Task goal
Search the data for the word "bulb" and copy out every line that has it.

►

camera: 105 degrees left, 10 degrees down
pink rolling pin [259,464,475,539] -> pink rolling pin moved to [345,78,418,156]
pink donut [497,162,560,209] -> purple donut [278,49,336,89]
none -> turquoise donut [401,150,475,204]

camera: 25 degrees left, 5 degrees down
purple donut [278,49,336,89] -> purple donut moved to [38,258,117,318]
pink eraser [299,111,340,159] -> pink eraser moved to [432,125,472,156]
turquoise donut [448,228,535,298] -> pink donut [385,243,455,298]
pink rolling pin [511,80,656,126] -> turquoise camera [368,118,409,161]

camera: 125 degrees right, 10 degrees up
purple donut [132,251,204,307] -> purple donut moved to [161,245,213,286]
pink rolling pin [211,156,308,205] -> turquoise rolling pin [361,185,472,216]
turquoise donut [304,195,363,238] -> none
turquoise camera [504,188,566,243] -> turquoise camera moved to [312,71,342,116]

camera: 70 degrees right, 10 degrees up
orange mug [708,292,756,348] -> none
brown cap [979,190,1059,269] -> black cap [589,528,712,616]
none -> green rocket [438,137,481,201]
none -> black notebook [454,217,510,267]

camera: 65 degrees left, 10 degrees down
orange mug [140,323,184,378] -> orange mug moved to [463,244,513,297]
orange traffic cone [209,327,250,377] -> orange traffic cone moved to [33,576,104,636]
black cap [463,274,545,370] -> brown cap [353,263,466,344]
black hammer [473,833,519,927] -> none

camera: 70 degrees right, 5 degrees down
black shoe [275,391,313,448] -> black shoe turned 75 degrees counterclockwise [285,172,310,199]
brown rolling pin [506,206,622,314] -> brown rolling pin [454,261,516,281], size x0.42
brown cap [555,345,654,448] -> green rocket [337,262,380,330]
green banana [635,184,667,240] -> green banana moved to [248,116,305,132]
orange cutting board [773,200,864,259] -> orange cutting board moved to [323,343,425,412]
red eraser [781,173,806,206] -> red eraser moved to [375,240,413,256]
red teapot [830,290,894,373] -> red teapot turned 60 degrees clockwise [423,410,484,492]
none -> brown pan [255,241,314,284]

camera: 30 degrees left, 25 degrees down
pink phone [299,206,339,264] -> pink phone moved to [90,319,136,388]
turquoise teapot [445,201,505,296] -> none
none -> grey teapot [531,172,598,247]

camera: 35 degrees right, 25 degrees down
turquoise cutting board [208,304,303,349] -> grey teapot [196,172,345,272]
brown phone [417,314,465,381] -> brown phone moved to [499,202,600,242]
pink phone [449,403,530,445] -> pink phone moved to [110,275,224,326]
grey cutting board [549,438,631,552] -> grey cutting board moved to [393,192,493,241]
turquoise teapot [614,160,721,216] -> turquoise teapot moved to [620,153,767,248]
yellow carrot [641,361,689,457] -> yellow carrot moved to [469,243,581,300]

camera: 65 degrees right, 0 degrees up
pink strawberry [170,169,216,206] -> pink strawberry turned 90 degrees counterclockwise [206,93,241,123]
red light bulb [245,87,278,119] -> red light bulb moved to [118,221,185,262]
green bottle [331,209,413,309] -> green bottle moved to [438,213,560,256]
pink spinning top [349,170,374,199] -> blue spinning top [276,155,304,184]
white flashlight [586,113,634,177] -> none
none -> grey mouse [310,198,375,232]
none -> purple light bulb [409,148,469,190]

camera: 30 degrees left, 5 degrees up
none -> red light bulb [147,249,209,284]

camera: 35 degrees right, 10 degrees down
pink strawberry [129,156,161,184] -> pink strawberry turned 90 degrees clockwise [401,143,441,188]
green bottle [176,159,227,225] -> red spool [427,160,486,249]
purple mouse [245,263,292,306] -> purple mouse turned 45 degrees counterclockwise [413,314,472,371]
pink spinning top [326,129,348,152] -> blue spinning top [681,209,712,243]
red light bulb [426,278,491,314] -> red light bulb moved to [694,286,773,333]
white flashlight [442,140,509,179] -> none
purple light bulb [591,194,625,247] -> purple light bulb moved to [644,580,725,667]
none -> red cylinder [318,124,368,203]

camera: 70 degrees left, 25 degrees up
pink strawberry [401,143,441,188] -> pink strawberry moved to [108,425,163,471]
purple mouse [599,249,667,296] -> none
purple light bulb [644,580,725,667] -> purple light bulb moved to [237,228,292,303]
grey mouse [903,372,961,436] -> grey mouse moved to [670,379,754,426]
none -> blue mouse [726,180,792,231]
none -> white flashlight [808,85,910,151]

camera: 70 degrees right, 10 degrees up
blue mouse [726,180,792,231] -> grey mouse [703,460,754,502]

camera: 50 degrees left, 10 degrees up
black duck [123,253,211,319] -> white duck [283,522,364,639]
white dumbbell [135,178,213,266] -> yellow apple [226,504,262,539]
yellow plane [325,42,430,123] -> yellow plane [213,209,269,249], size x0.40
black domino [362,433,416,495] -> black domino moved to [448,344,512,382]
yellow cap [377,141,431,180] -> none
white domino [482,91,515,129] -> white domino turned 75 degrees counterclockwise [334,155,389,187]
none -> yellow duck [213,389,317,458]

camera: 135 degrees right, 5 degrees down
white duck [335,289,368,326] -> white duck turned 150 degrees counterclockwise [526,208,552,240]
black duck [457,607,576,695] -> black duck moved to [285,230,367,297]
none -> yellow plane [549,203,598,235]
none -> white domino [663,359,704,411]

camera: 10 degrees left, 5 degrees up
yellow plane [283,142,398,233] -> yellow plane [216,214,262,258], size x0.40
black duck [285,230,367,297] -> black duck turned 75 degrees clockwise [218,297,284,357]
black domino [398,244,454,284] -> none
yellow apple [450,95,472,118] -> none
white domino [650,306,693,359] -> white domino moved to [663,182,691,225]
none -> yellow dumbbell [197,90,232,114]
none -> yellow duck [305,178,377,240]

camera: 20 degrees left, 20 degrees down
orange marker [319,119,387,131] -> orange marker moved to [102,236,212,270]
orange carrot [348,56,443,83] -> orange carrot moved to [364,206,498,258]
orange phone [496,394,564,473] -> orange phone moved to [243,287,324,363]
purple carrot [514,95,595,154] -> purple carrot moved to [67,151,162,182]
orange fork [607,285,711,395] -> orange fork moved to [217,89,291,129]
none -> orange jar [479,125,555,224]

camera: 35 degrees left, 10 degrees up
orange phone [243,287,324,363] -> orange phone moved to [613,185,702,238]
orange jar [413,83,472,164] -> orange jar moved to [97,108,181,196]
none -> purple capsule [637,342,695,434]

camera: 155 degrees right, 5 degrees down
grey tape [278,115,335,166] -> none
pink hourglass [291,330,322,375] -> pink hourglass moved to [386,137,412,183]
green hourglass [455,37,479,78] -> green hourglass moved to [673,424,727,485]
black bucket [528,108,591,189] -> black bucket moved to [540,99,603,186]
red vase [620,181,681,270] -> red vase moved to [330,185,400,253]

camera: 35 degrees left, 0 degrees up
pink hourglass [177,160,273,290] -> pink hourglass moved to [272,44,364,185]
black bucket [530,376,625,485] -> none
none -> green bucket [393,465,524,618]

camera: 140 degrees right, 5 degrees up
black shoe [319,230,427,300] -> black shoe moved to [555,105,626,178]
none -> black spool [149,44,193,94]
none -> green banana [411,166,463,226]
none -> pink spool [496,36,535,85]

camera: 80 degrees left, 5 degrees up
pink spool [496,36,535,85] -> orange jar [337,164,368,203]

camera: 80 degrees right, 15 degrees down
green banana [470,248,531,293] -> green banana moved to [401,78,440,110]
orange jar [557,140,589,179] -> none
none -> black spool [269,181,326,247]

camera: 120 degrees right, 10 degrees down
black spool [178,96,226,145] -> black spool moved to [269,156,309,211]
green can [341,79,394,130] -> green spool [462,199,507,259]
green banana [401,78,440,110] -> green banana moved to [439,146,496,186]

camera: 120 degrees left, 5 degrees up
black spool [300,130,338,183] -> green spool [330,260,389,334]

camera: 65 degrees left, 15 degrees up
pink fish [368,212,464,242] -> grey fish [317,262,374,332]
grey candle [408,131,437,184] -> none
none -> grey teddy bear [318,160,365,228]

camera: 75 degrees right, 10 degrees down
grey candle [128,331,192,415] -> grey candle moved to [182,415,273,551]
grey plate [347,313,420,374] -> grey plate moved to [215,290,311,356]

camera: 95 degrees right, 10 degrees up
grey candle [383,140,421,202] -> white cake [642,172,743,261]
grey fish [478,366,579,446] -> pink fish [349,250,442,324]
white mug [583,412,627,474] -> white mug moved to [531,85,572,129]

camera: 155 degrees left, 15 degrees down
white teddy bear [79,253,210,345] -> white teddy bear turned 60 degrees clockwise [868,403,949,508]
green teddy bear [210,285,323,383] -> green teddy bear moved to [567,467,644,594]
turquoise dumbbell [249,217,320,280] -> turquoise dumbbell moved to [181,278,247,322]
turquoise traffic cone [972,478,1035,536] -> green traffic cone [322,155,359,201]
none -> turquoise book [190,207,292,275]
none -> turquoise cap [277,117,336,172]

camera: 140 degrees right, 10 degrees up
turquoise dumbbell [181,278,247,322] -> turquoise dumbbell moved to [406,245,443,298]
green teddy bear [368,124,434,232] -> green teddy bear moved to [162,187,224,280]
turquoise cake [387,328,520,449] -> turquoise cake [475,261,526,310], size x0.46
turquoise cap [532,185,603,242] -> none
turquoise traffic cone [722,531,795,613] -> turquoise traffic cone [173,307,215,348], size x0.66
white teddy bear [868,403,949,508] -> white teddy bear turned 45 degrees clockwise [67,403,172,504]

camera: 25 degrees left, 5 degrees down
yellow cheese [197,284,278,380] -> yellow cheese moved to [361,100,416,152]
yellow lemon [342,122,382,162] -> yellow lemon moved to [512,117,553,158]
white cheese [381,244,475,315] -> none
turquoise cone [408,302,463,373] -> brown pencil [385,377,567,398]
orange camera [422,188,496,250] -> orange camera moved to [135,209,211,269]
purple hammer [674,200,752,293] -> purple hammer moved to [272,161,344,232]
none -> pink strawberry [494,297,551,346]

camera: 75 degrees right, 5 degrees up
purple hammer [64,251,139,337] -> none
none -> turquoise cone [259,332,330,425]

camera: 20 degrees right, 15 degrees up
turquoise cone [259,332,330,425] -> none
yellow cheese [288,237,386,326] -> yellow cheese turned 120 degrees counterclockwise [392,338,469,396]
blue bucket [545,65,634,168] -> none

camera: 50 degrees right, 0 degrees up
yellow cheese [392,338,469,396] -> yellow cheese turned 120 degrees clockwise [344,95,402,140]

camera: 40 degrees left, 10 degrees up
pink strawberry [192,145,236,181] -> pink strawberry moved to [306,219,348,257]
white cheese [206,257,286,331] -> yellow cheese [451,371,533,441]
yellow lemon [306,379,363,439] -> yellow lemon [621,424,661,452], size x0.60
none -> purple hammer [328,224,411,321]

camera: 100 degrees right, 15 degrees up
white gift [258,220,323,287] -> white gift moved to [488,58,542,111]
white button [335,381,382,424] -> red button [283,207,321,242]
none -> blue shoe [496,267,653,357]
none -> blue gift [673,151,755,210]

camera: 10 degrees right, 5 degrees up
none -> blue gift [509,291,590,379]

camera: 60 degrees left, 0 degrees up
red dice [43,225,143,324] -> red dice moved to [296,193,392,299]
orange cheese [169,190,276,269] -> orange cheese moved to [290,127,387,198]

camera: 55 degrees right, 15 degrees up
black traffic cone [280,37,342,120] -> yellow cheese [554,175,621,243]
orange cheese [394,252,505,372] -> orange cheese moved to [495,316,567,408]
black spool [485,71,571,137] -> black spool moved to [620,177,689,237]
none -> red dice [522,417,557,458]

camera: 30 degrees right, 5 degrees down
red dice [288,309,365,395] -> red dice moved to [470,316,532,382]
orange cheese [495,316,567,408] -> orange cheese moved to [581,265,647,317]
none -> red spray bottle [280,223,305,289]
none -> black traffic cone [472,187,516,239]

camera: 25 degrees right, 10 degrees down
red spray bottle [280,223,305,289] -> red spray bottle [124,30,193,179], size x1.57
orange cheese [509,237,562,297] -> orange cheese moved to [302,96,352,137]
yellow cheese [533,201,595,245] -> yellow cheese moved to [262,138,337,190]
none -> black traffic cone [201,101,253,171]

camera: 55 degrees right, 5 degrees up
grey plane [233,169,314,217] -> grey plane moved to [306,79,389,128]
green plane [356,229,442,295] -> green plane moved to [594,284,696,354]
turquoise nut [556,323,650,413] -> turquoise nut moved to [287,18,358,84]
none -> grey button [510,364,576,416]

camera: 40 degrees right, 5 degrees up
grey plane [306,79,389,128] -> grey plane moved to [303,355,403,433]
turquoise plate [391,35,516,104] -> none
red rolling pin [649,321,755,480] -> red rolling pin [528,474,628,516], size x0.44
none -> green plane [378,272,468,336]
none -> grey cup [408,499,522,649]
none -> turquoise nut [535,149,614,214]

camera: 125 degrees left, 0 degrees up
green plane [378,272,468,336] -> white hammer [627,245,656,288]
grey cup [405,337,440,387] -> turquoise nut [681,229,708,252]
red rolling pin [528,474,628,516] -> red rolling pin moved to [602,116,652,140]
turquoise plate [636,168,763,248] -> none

◄

Solution
red light bulb [245,87,278,119] -> red light bulb moved to [118,221,185,262]
none -> purple light bulb [409,148,469,190]
none -> red light bulb [147,249,209,284]
red light bulb [426,278,491,314] -> red light bulb moved to [694,286,773,333]
purple light bulb [591,194,625,247] -> purple light bulb moved to [644,580,725,667]
purple light bulb [644,580,725,667] -> purple light bulb moved to [237,228,292,303]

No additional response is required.